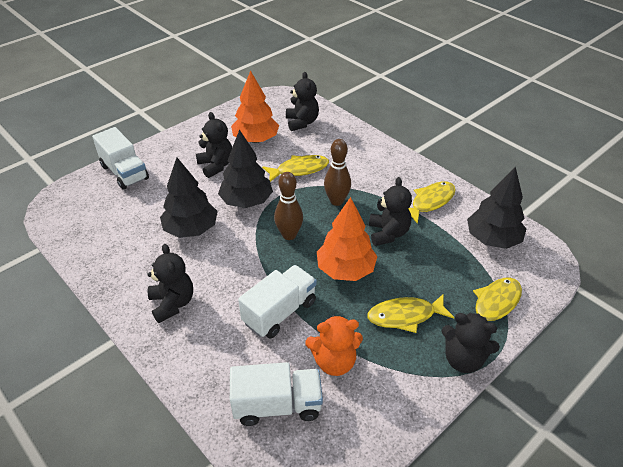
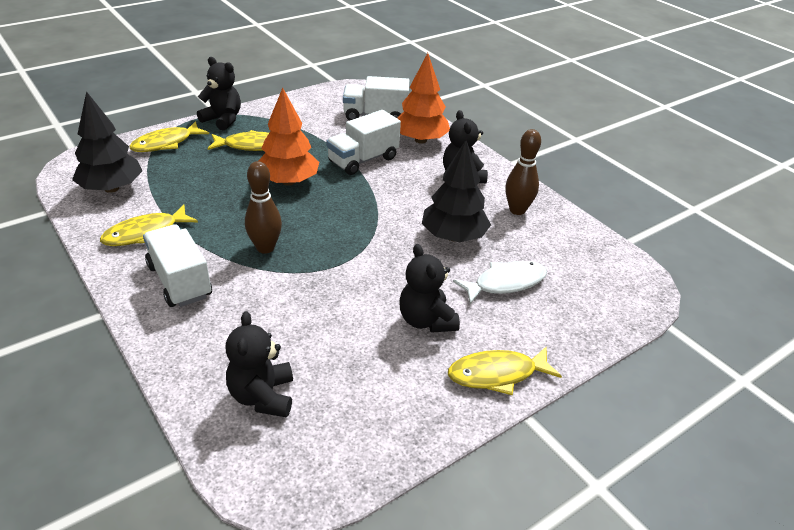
camera: 175 degrees left, 5 degrees down
(124, 172) = (566, 326): white truck -> white truck (179, 281)
(158, 195) = (505, 283): none -> white fish
(246, 201) = (384, 261): black tree -> none
(255, 139) = (357, 365): orange tree -> orange tree (421, 140)
(289, 235) = (338, 218): brown bowling pin -> brown bowling pin (517, 210)
(299, 170) = (299, 298): yellow fish -> yellow fish (497, 374)
(334, 361) = (325, 129): orange teddy bear -> none
(388, 233) = (223, 206): black teddy bear -> none

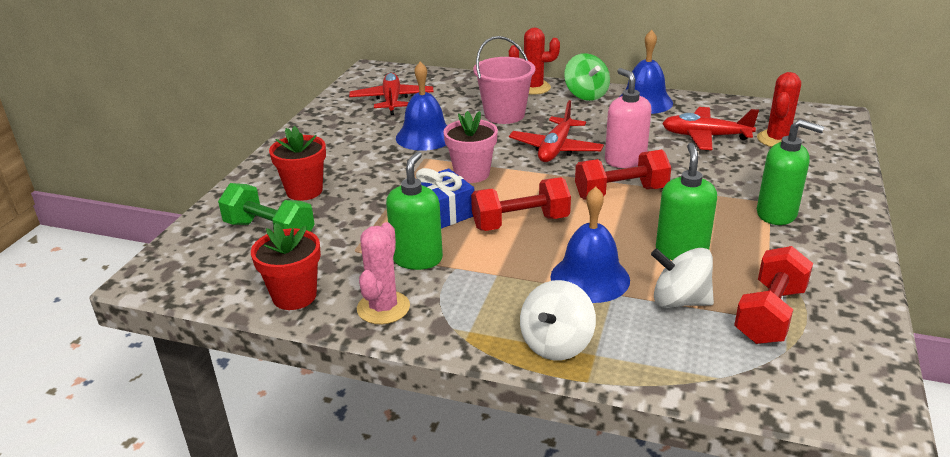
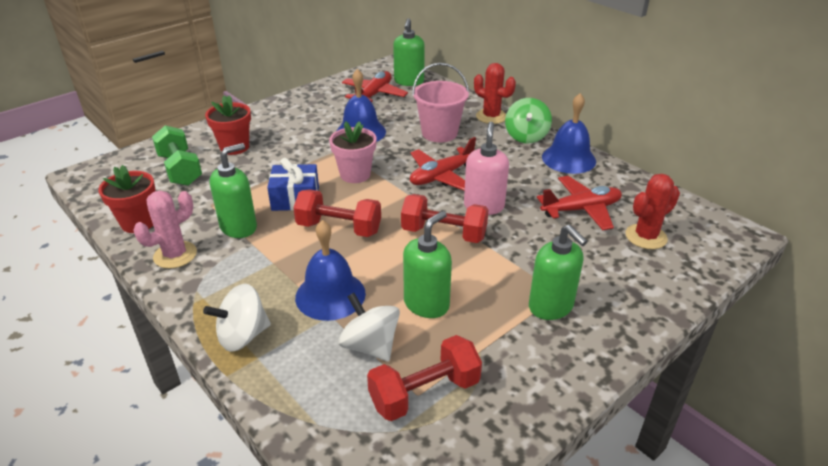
camera: 30 degrees right, 5 degrees up
(412, 80) = (409, 81): none -> green soap dispenser
(705, 136) = (581, 210): red plane -> red plane turned 120 degrees clockwise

- _PROBLEM STATEMENT_
Everything from the line with "camera: 30 degrees right, 5 degrees up" through the end of the listing, both ends included, needs to be transcribed exactly, with no other lines.

- _SOLUTION FOR THIS EXERCISE_
camera: 30 degrees right, 5 degrees up
(412, 80) = (409, 81): none -> green soap dispenser
(705, 136) = (581, 210): red plane -> red plane turned 120 degrees clockwise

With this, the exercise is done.